→ Your instructions
If a line in the listing includes the word "semicircle", copy it out.

→ Input data
....................

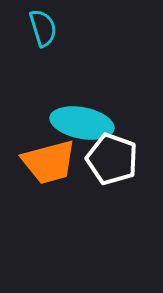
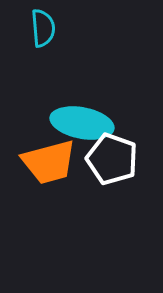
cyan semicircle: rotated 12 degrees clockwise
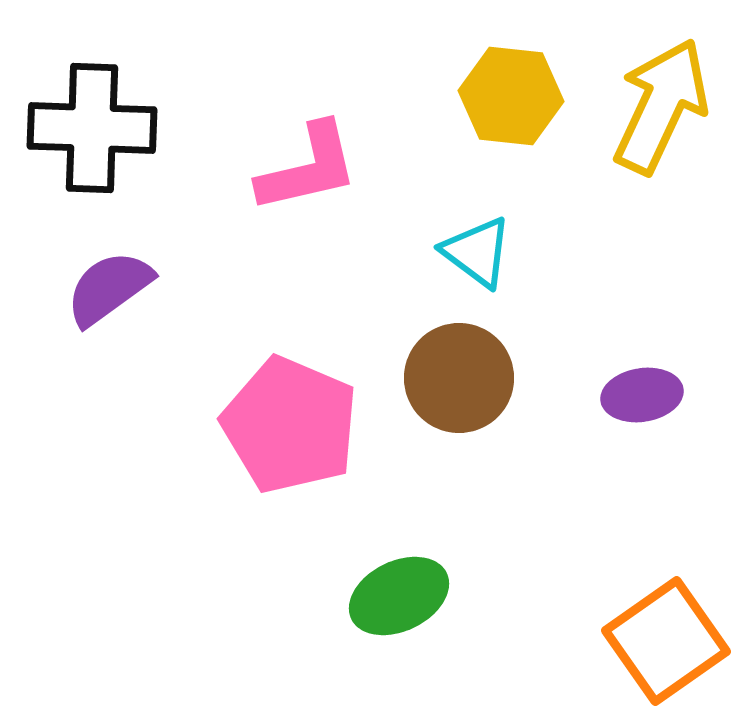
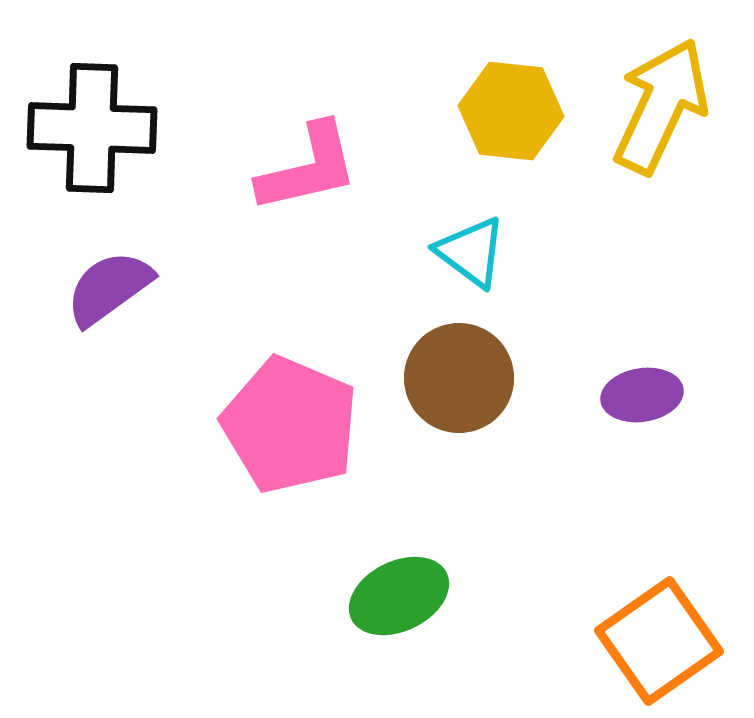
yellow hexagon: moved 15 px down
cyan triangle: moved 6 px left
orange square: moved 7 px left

....................

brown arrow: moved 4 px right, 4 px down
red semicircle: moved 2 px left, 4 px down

....................

→ Output
cyan semicircle: rotated 12 degrees clockwise
red semicircle: moved 2 px left, 4 px down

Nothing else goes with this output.